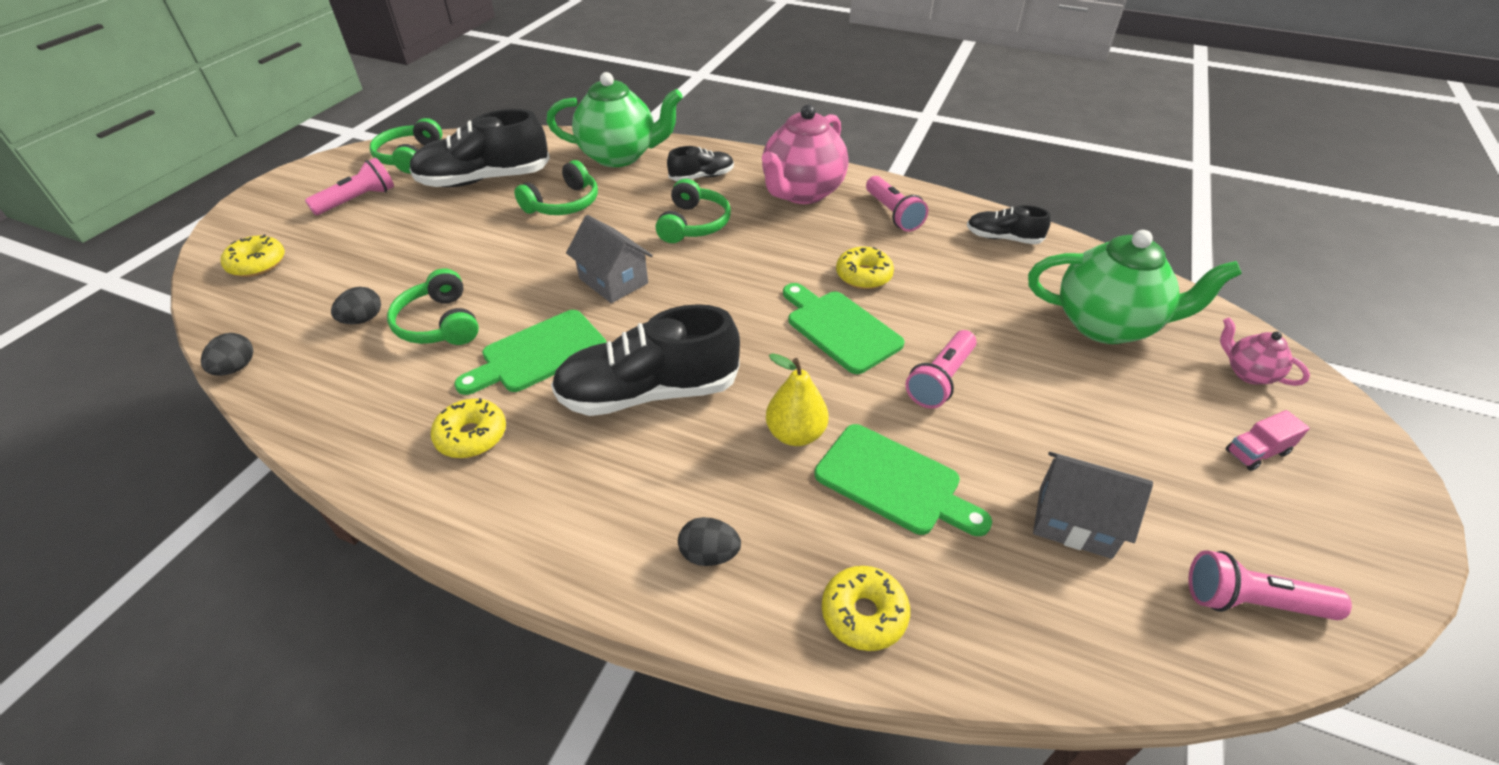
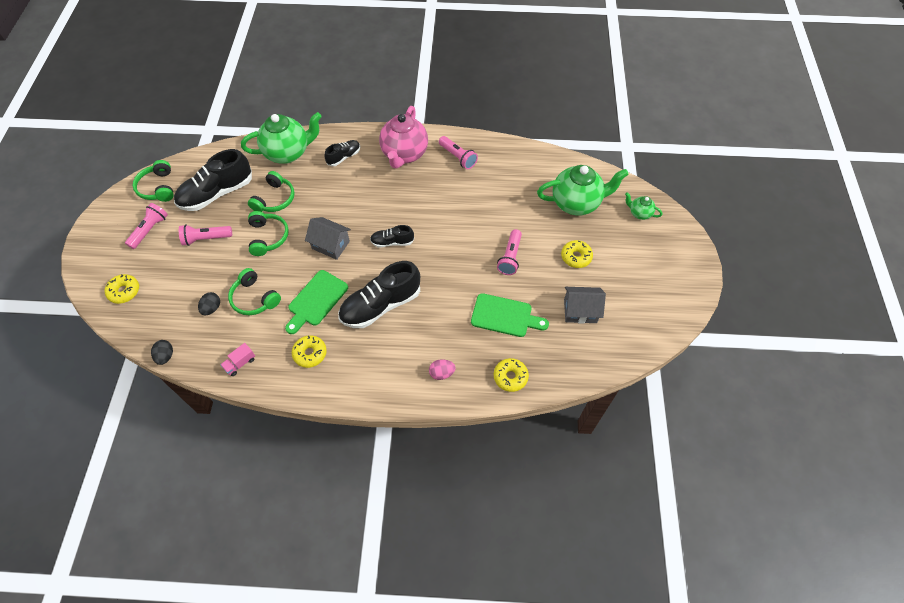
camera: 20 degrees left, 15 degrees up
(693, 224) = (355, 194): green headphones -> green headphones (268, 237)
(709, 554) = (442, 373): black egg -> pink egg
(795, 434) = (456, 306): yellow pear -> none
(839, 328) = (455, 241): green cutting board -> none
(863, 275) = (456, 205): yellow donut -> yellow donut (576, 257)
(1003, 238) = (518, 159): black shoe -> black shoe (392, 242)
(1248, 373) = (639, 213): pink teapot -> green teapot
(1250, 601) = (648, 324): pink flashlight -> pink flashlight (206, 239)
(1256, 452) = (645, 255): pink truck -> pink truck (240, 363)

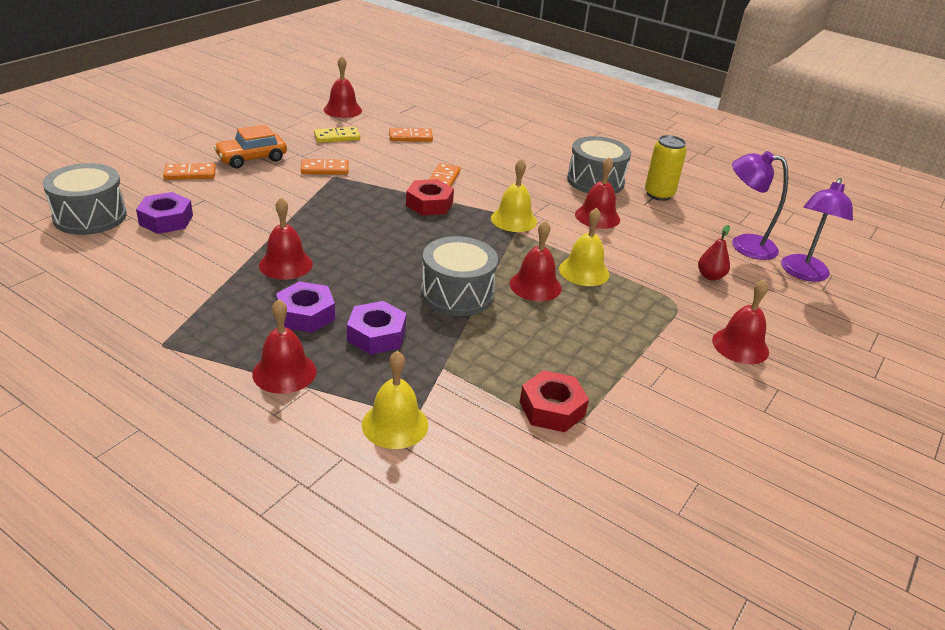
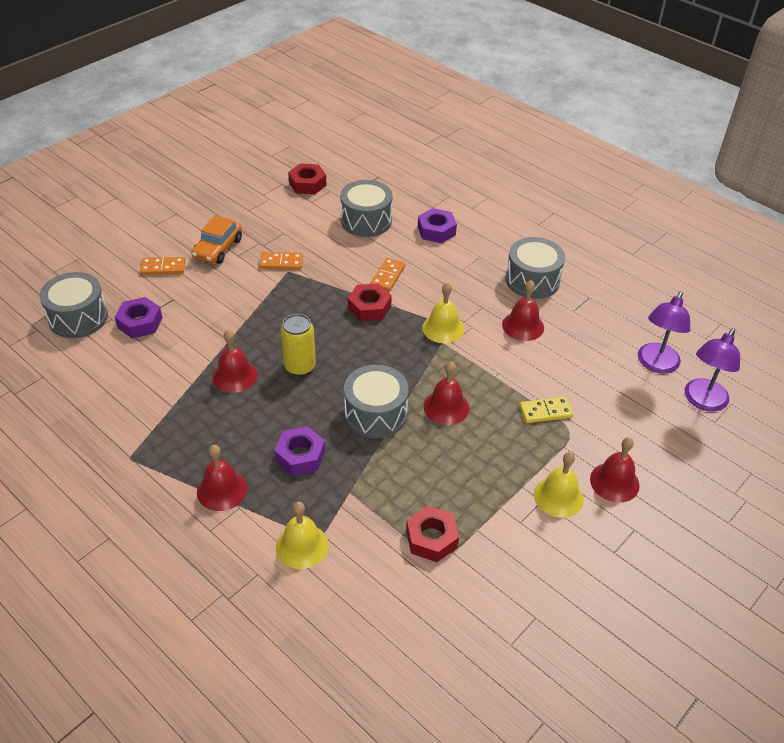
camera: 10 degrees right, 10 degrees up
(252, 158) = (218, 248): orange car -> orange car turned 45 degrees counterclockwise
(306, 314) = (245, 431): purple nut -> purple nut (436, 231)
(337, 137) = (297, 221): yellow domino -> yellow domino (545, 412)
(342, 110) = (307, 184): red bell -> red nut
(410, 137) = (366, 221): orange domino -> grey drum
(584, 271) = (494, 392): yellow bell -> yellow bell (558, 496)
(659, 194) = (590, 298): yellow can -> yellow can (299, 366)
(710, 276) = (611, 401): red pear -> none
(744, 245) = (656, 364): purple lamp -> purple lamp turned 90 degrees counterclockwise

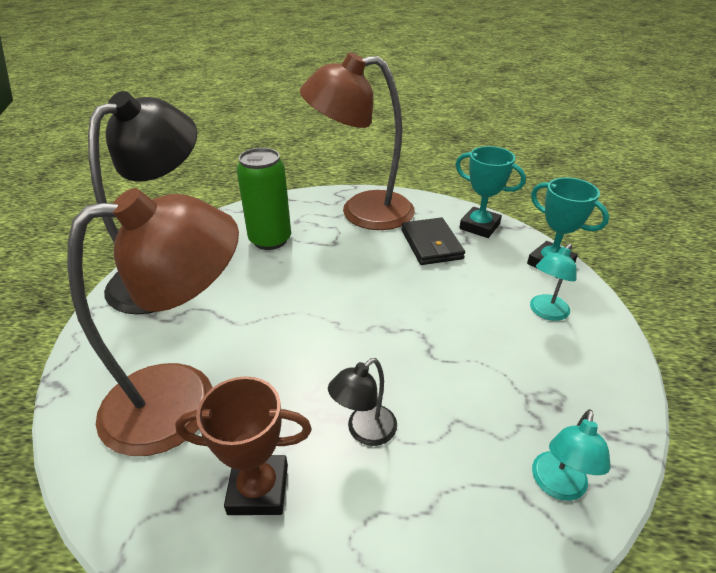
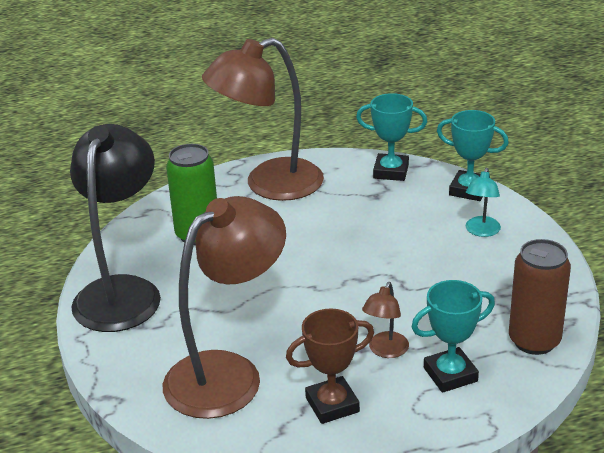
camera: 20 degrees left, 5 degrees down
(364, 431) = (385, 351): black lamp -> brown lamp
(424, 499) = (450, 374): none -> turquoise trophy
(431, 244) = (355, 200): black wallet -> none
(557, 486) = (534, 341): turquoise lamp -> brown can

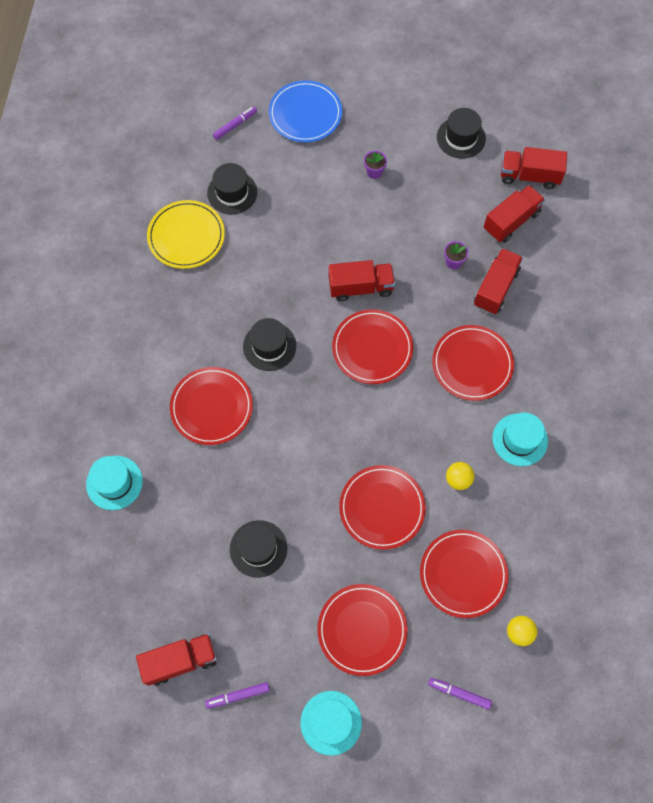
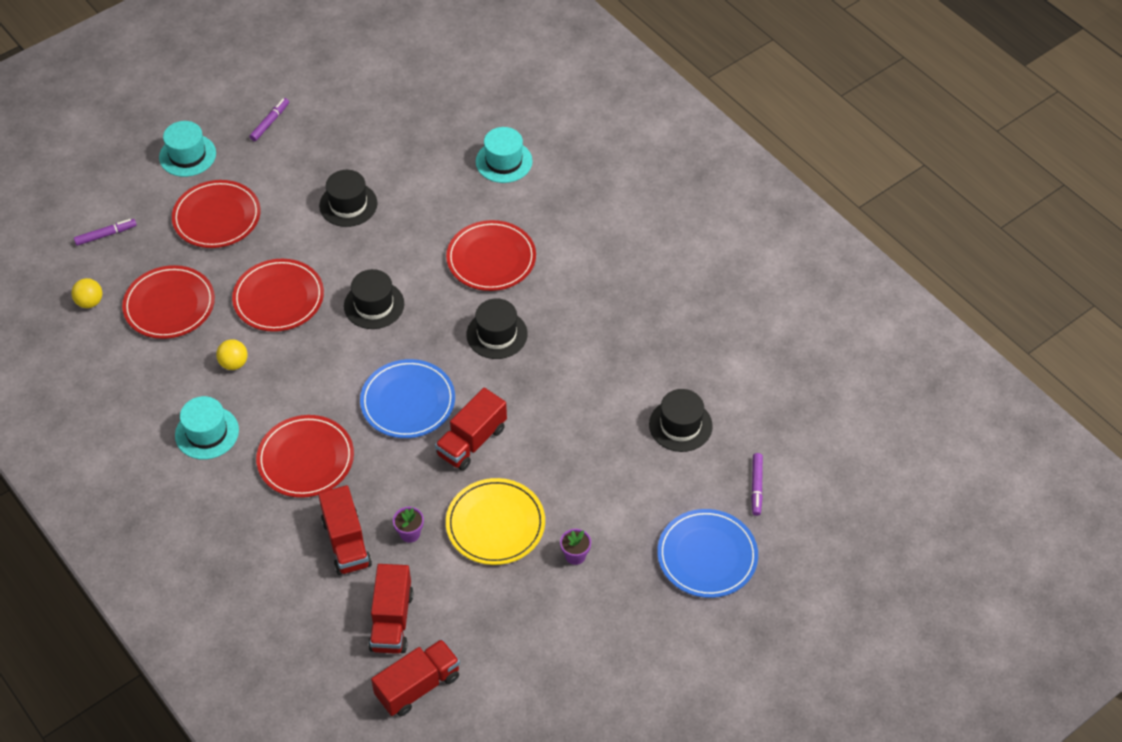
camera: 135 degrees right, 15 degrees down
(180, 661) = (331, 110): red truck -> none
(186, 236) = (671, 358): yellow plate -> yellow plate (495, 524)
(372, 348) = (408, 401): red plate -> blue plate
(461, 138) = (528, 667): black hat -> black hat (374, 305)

------

● **PROBLEM TO SOLVE**
The answer is the lines of the material above, from the one containing "(584, 271) = (494, 392): yellow" down to the one containing "(372, 348) = (408, 401): red", given exactly and without images.

● **TASK ANSWER**
(584, 271) = (494, 392): yellow bell -> yellow bell (558, 496)
(659, 194) = (590, 298): yellow can -> yellow can (299, 366)
(710, 276) = (611, 401): red pear -> none
(744, 245) = (656, 364): purple lamp -> purple lamp turned 90 degrees counterclockwise

camera: 20 degrees left, 5 degrees down
(364, 431) = (385, 351): black lamp -> brown lamp
(424, 499) = (450, 374): none -> turquoise trophy
(431, 244) = (355, 200): black wallet -> none
(557, 486) = (534, 341): turquoise lamp -> brown can

camera: 135 degrees right, 15 degrees down
(180, 661) = (331, 110): red truck -> none
(186, 236) = (671, 358): yellow plate -> yellow plate (495, 524)
(372, 348) = (408, 401): red plate -> blue plate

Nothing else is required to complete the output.